### Exercise brief
All of the data should be reproduced word for word, though its pictures must be omitted.

*** Opening of Study material ***

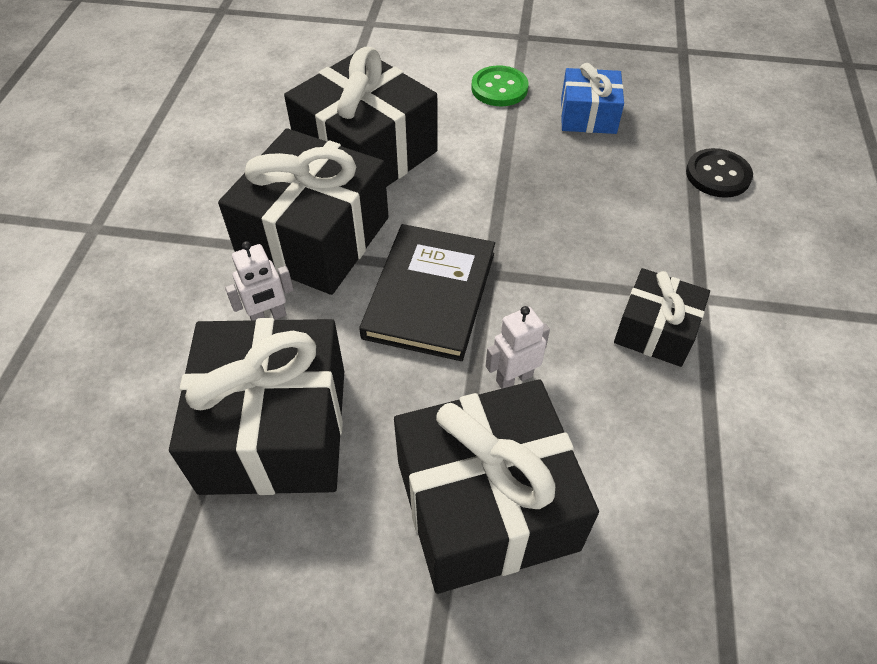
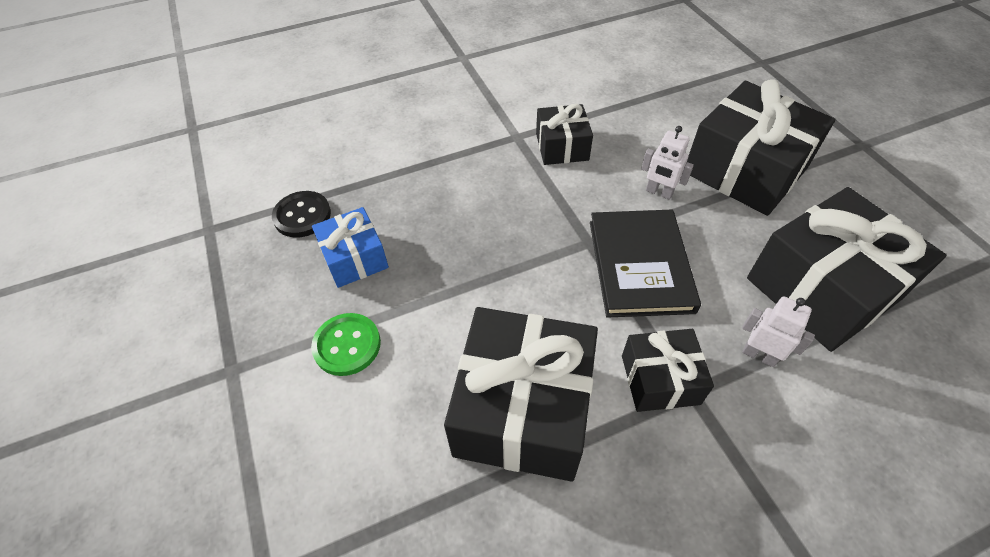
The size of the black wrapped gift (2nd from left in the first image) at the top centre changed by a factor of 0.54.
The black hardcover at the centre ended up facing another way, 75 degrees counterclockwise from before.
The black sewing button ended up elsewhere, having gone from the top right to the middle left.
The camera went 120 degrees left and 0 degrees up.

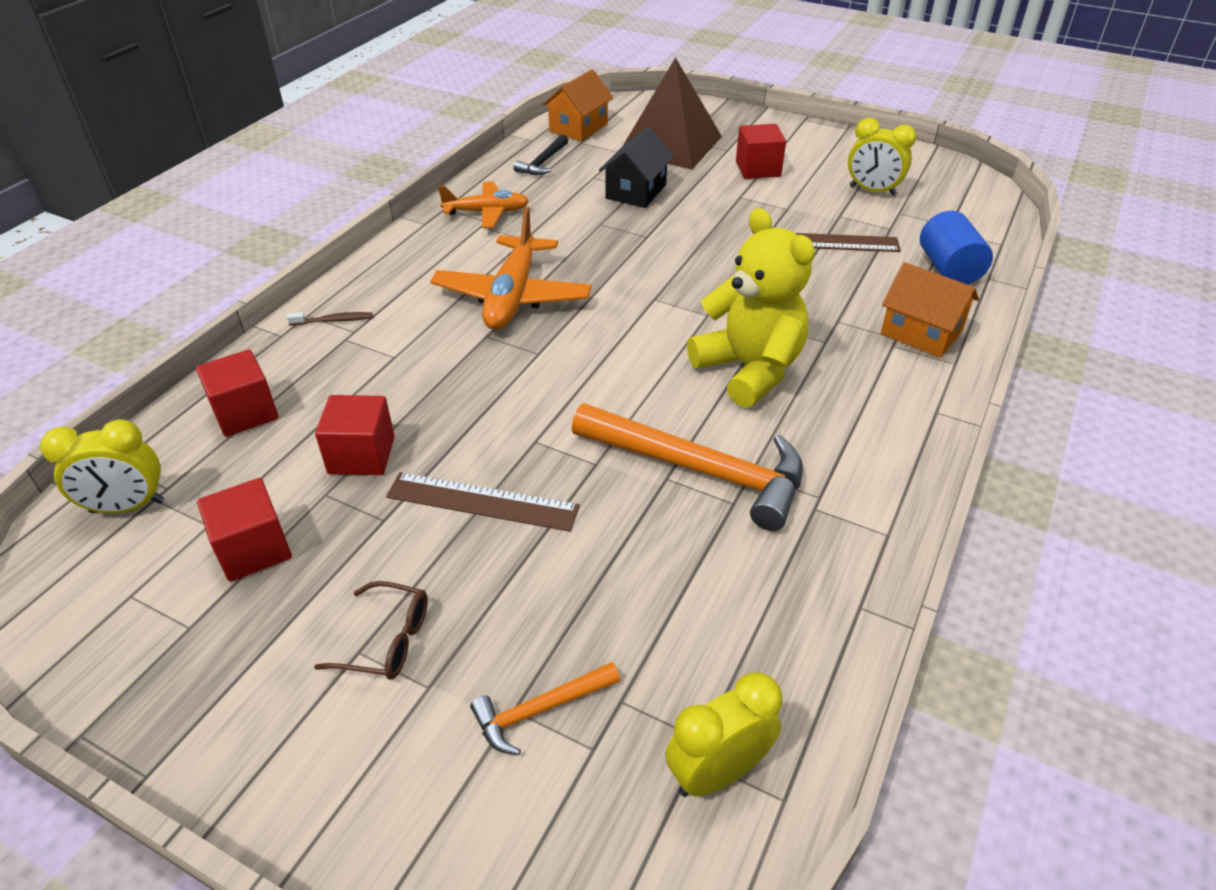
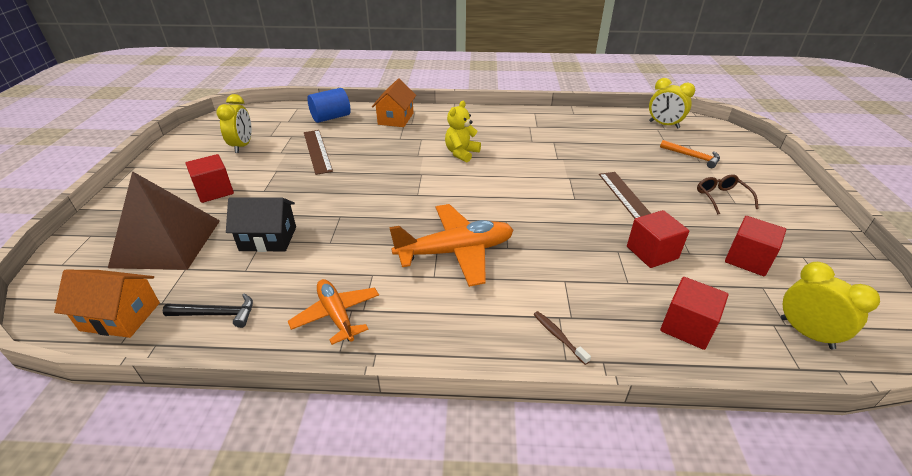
The second view lost the bright orange carpenter's hammer (2nd from left) at the centre.
The size of the golden teddy bear at the centre changed by a factor of 0.59.
The camera went 115 degrees left and 5 degrees down.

*** Close of Study material ***

### Completed task
The size of the black wrapped gift (2nd from left in the first image) at the top centre changed by a factor of 0.54.
The black hardcover at the centre ended up facing another way, 75 degrees counterclockwise from before.
The black sewing button ended up elsewhere, having gone from the top right to the middle left.
The camera went 120 degrees left and 0 degrees up.

The second view lost the bright orange carpenter's hammer (2nd from left) at the centre.
The size of the golden teddy bear at the centre changed by a factor of 0.59.
The camera went 115 degrees left and 5 degrees down.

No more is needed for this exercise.